→ Work instructions:
For this exercise, restate the data below with no change at all.

START Task inputs

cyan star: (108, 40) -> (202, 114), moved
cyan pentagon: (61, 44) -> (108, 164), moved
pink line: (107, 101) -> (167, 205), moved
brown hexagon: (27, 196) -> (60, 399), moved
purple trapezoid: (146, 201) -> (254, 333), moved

END Task inputs

→ Answer to this task:
cyan star: (108, 40) -> (202, 114), moved
cyan pentagon: (61, 44) -> (108, 164), moved
pink line: (107, 101) -> (167, 205), moved
brown hexagon: (27, 196) -> (60, 399), moved
purple trapezoid: (146, 201) -> (254, 333), moved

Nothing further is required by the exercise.